INPUT MATERIAL:
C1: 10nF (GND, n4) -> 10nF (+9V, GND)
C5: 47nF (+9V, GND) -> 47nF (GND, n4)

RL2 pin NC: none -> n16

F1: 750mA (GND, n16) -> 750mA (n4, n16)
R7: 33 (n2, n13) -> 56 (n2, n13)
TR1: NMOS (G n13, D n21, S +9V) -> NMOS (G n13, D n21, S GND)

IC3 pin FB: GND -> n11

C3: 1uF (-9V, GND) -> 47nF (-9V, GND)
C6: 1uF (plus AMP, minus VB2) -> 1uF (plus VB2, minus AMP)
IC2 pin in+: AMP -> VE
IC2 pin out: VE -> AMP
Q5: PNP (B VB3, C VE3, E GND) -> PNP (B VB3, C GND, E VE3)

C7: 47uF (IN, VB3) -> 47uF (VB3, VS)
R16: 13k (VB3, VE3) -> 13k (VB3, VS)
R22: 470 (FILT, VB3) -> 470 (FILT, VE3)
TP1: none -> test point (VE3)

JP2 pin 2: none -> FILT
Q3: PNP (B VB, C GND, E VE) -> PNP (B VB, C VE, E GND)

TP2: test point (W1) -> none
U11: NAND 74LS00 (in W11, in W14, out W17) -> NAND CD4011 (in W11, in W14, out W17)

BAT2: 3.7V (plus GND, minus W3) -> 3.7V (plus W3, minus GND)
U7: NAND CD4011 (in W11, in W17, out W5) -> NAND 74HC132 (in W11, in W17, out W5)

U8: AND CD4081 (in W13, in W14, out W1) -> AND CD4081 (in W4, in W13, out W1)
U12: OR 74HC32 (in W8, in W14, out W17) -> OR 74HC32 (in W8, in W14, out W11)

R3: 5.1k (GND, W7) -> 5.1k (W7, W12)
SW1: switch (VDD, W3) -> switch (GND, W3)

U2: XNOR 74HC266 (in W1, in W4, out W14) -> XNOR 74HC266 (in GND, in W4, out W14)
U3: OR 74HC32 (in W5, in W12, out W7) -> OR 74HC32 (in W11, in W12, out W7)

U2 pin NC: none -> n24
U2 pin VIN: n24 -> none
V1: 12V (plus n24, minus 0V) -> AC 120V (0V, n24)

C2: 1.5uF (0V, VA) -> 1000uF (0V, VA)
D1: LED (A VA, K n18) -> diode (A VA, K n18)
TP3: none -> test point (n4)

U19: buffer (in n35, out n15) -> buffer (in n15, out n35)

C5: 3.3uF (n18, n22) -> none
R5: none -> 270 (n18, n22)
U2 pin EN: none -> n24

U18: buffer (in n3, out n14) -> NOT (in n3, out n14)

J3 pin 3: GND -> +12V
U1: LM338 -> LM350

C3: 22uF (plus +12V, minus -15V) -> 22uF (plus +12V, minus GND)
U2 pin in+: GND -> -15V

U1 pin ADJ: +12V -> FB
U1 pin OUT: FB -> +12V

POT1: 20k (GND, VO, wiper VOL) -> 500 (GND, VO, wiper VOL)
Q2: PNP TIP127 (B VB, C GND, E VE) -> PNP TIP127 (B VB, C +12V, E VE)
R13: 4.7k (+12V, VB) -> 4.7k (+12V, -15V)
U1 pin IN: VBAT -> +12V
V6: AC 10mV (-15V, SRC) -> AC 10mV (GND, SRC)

BRIEF: Nothing may be dropped or altered; repeat every record in full.

SOLUTION:
C1: 10nF (GND, n4) -> 10nF (+9V, GND)
C5: 47nF (+9V, GND) -> 47nF (GND, n4)

RL2 pin NC: none -> n16

F1: 750mA (GND, n16) -> 750mA (n4, n16)
R7: 33 (n2, n13) -> 56 (n2, n13)
TR1: NMOS (G n13, D n21, S +9V) -> NMOS (G n13, D n21, S GND)

IC3 pin FB: GND -> n11

C3: 1uF (-9V, GND) -> 47nF (-9V, GND)
C6: 1uF (plus AMP, minus VB2) -> 1uF (plus VB2, minus AMP)
IC2 pin in+: AMP -> VE
IC2 pin out: VE -> AMP
Q5: PNP (B VB3, C VE3, E GND) -> PNP (B VB3, C GND, E VE3)

C7: 47uF (IN, VB3) -> 47uF (VB3, VS)
R16: 13k (VB3, VE3) -> 13k (VB3, VS)
R22: 470 (FILT, VB3) -> 470 (FILT, VE3)
TP1: none -> test point (VE3)

JP2 pin 2: none -> FILT
Q3: PNP (B VB, C GND, E VE) -> PNP (B VB, C VE, E GND)

TP2: test point (W1) -> none
U11: NAND 74LS00 (in W11, in W14, out W17) -> NAND CD4011 (in W11, in W14, out W17)

BAT2: 3.7V (plus GND, minus W3) -> 3.7V (plus W3, minus GND)
U7: NAND CD4011 (in W11, in W17, out W5) -> NAND 74HC132 (in W11, in W17, out W5)

U8: AND CD4081 (in W13, in W14, out W1) -> AND CD4081 (in W4, in W13, out W1)
U12: OR 74HC32 (in W8, in W14, out W17) -> OR 74HC32 (in W8, in W14, out W11)

R3: 5.1k (GND, W7) -> 5.1k (W7, W12)
SW1: switch (VDD, W3) -> switch (GND, W3)

U2: XNOR 74HC266 (in W1, in W4, out W14) -> XNOR 74HC266 (in GND, in W4, out W14)
U3: OR 74HC32 (in W5, in W12, out W7) -> OR 74HC32 (in W11, in W12, out W7)

U2 pin NC: none -> n24
U2 pin VIN: n24 -> none
V1: 12V (plus n24, minus 0V) -> AC 120V (0V, n24)

C2: 1.5uF (0V, VA) -> 1000uF (0V, VA)
D1: LED (A VA, K n18) -> diode (A VA, K n18)
TP3: none -> test point (n4)

U19: buffer (in n35, out n15) -> buffer (in n15, out n35)

C5: 3.3uF (n18, n22) -> none
R5: none -> 270 (n18, n22)
U2 pin EN: none -> n24

U18: buffer (in n3, out n14) -> NOT (in n3, out n14)

J3 pin 3: GND -> +12V
U1: LM338 -> LM350

C3: 22uF (plus +12V, minus -15V) -> 22uF (plus +12V, minus GND)
U2 pin in+: GND -> -15V

U1 pin ADJ: +12V -> FB
U1 pin OUT: FB -> +12V

POT1: 20k (GND, VO, wiper VOL) -> 500 (GND, VO, wiper VOL)
Q2: PNP TIP127 (B VB, C GND, E VE) -> PNP TIP127 (B VB, C +12V, E VE)
R13: 4.7k (+12V, VB) -> 4.7k (+12V, -15V)
U1 pin IN: VBAT -> +12V
V6: AC 10mV (-15V, SRC) -> AC 10mV (GND, SRC)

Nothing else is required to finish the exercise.